§ **Problem to solve**:
Copy out exactly the lines from the one containing "Crestlia 73: [131,421,168,458]" to the last line of the records below, both included, and leave out any pictures.

§ **Material shown**:

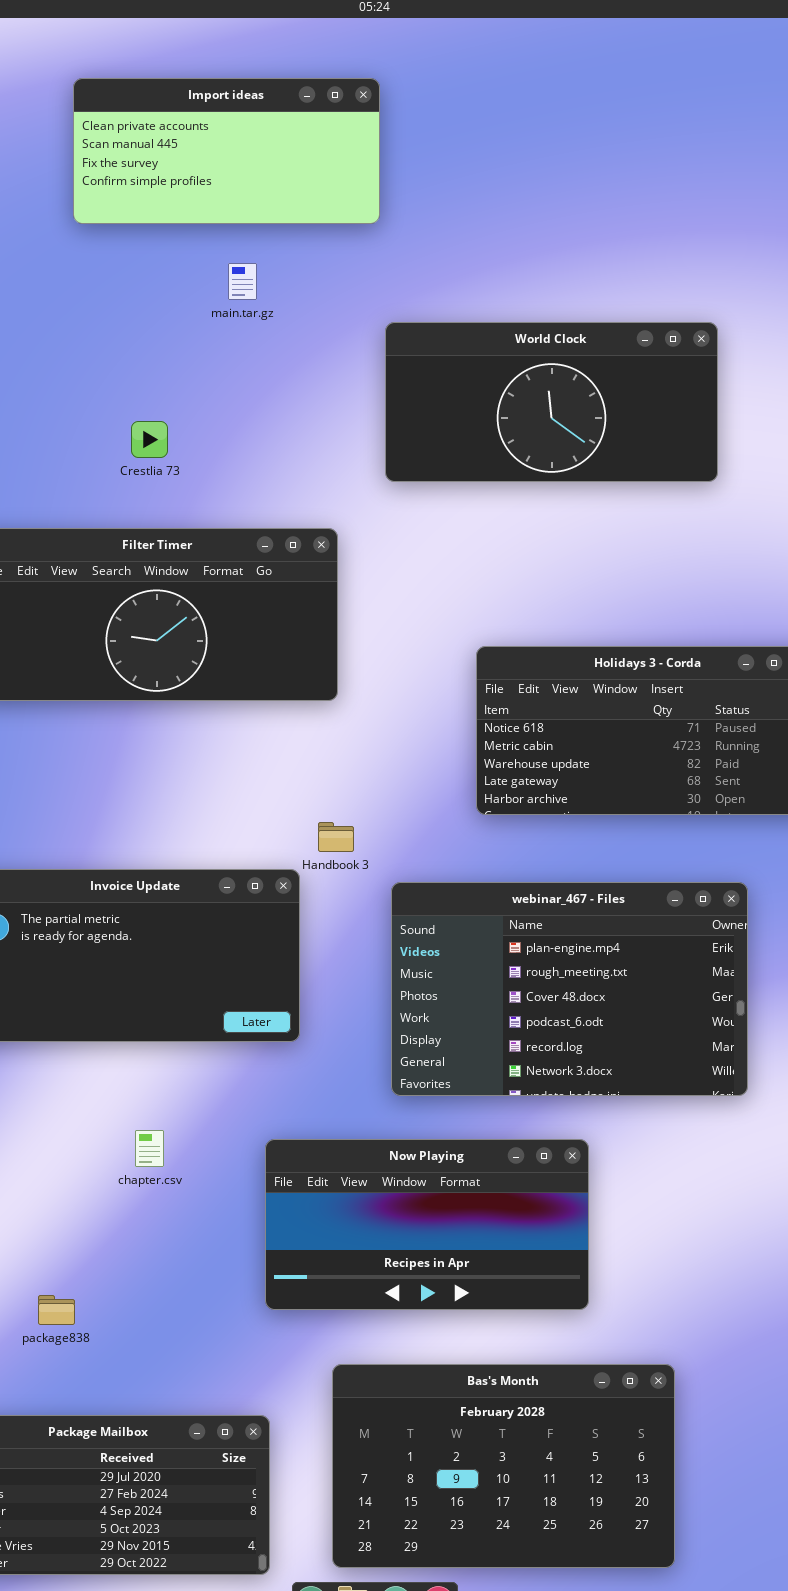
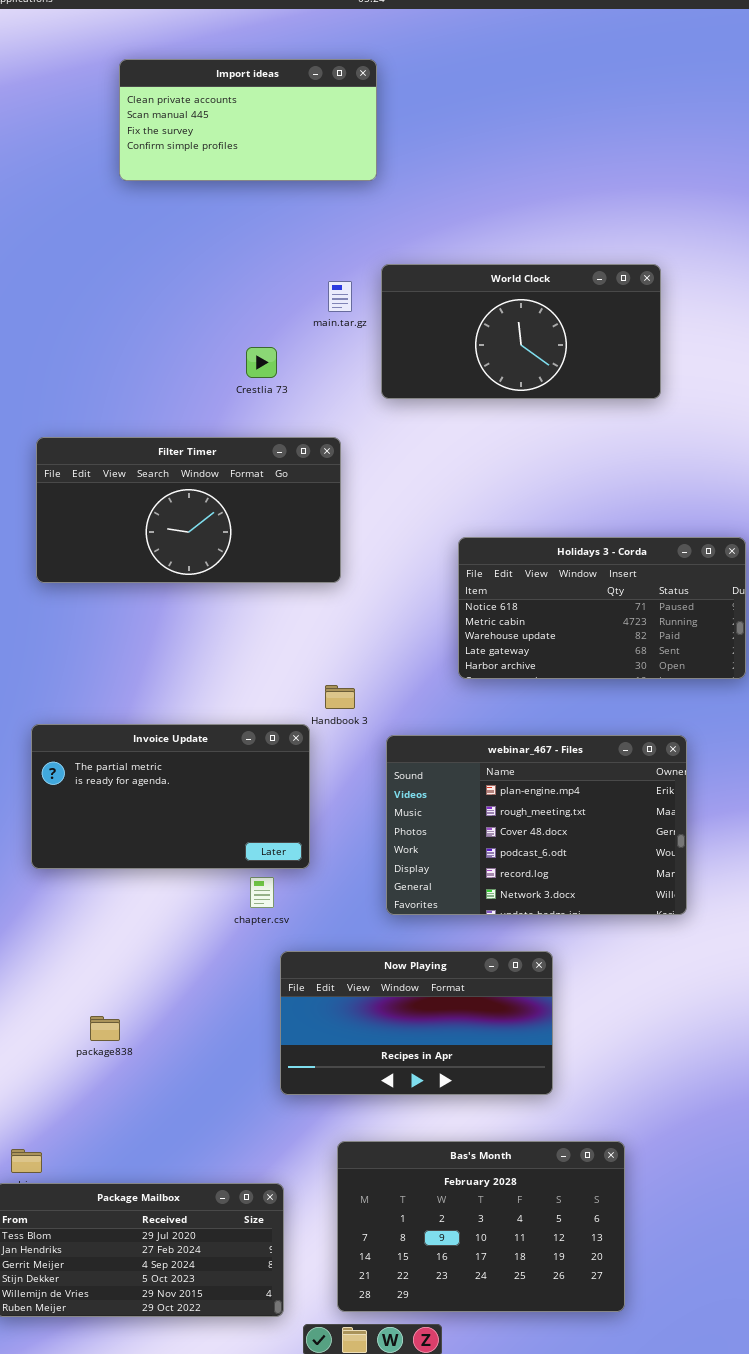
main.tar.gz: [228,263,257,300] -> [328,281,352,312], moved
Crestlia 73: [131,421,168,458] -> [246,347,277,378], moved
chapter.csv: [135,1130,164,1167] -> [250,877,274,908], moved
package838: [38,1295,75,1325] -> [90,1016,120,1041], moved

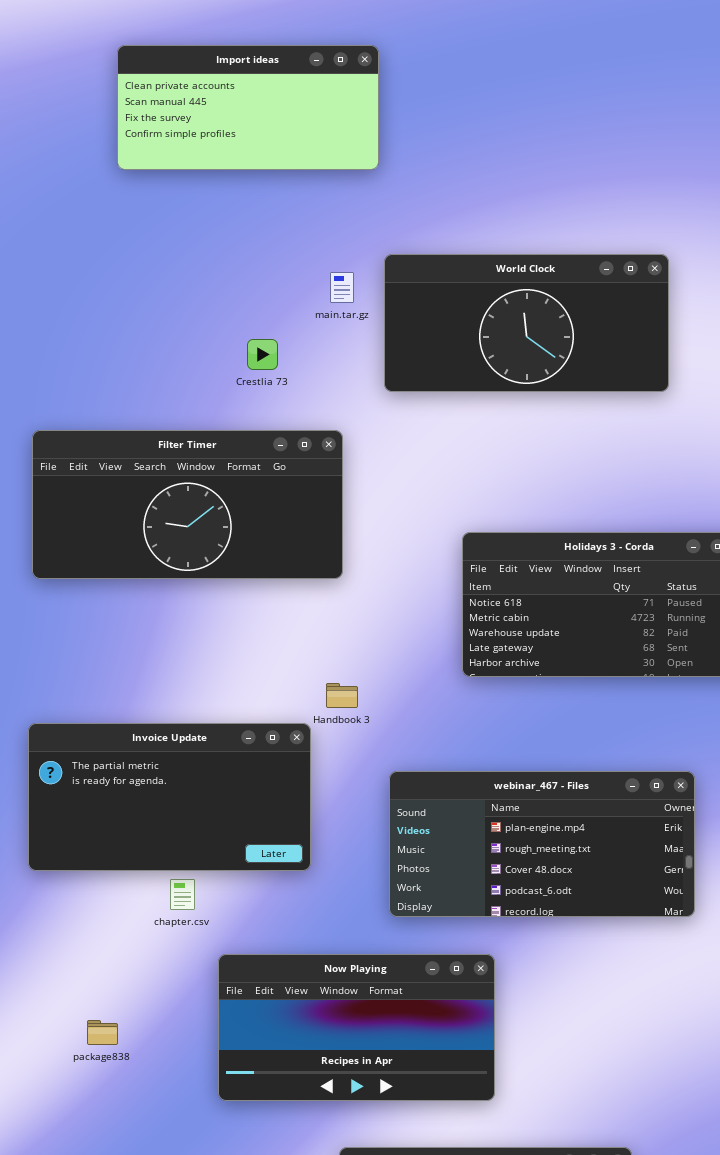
webinar_467 - Files: [386,735,687,915] -> [389,771,695,917], resized
chapter.csv: [250,877,274,908] -> [170,879,195,910], moved
Now Playing: [280,951,553,1095] -> [218,954,495,1101], moved

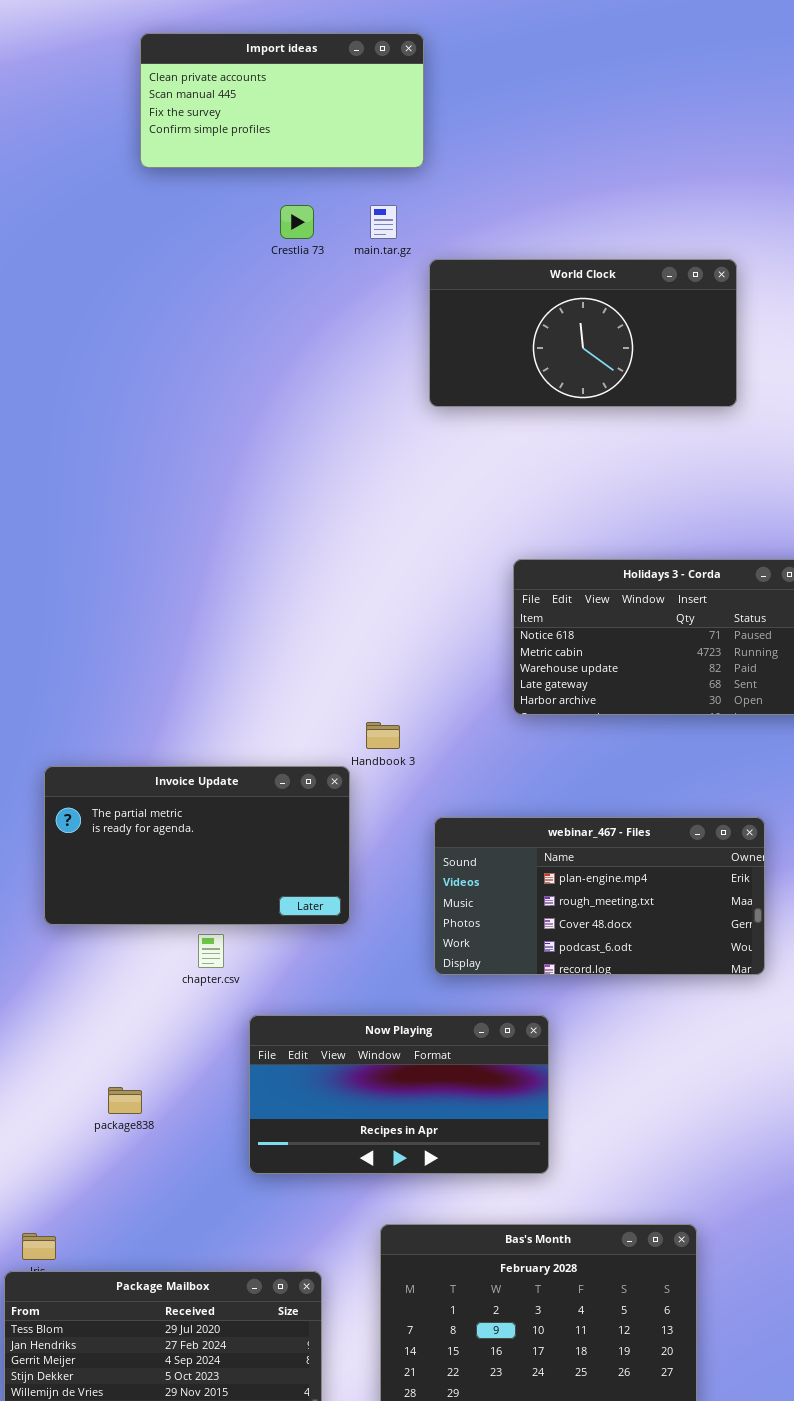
main.tar.gz: [330,272,354,303] -> [370,205,397,239], moved
Crestlia 73: [247,339,278,370] -> [280,205,314,239], moved
Filter Timer: [32,430,343,579] -> none, closed

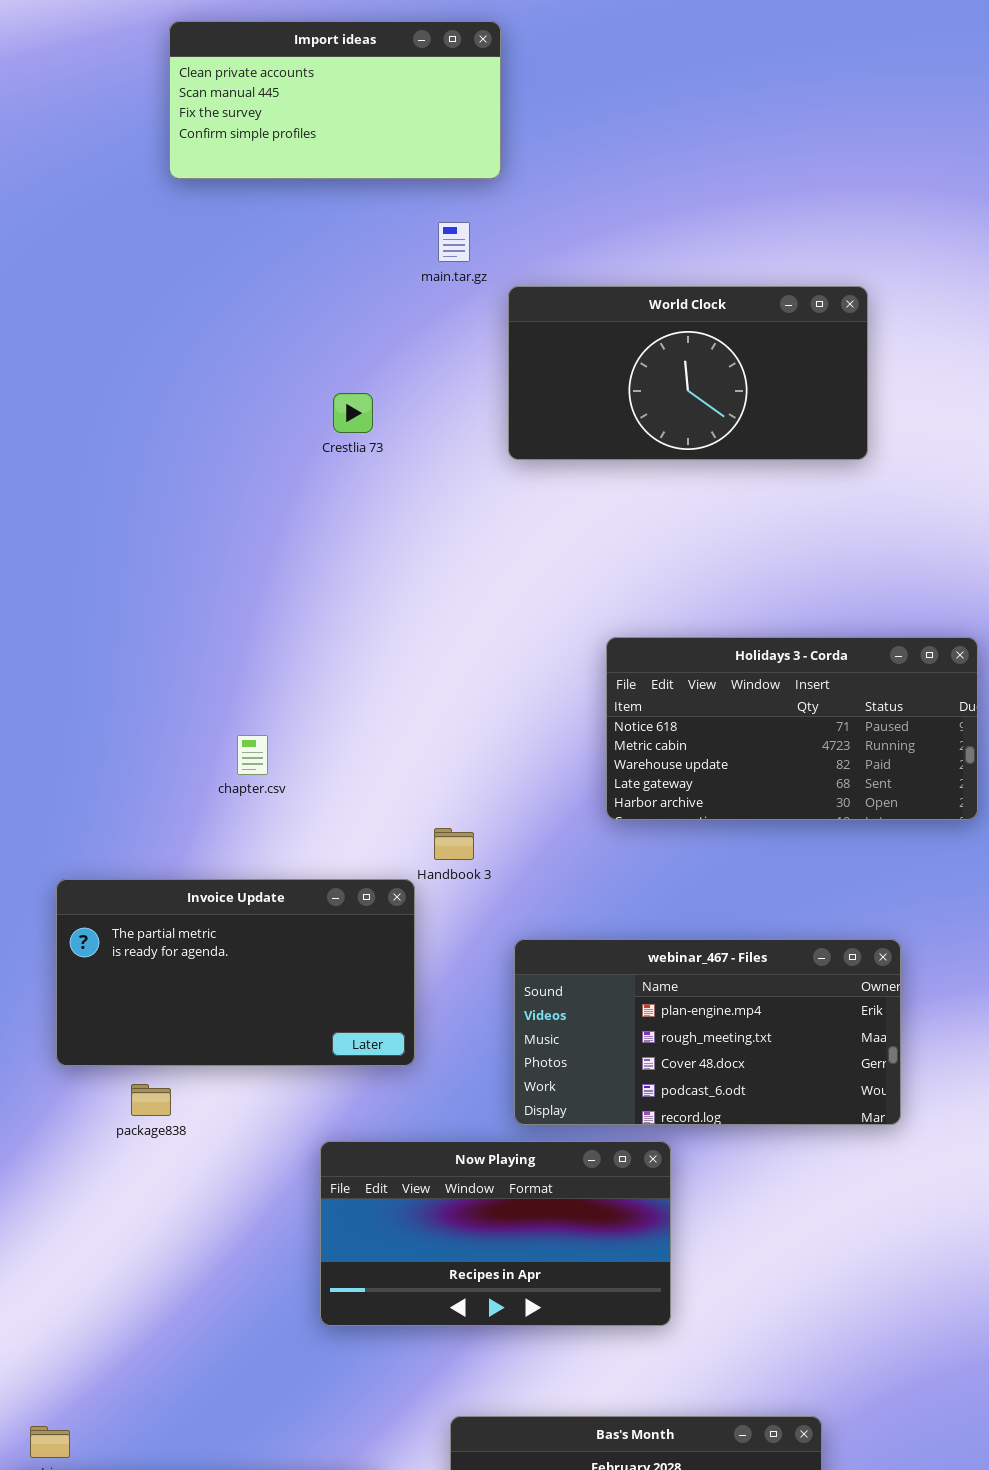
Crestlia 73: [280,205,314,239] -> [333,393,373,433], moved
chapter.csv: [198,934,224,968] -> [237,735,268,775], moved
Now Playing: [249,1015,549,1174] -> [320,1141,671,1326], moved
package838: [108,1087,142,1114] -> [131,1084,171,1116], moved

§ **Answer section**:
Crestlia 73: [131,421,168,458] -> [246,347,277,378], moved
chapter.csv: [135,1130,164,1167] -> [250,877,274,908], moved
package838: [38,1295,75,1325] -> [90,1016,120,1041], moved

webinar_467 - Files: [386,735,687,915] -> [389,771,695,917], resized
chapter.csv: [250,877,274,908] -> [170,879,195,910], moved
Now Playing: [280,951,553,1095] -> [218,954,495,1101], moved

main.tar.gz: [330,272,354,303] -> [370,205,397,239], moved
Crestlia 73: [247,339,278,370] -> [280,205,314,239], moved
Filter Timer: [32,430,343,579] -> none, closed

Crestlia 73: [280,205,314,239] -> [333,393,373,433], moved
chapter.csv: [198,934,224,968] -> [237,735,268,775], moved
Now Playing: [249,1015,549,1174] -> [320,1141,671,1326], moved
package838: [108,1087,142,1114] -> [131,1084,171,1116], moved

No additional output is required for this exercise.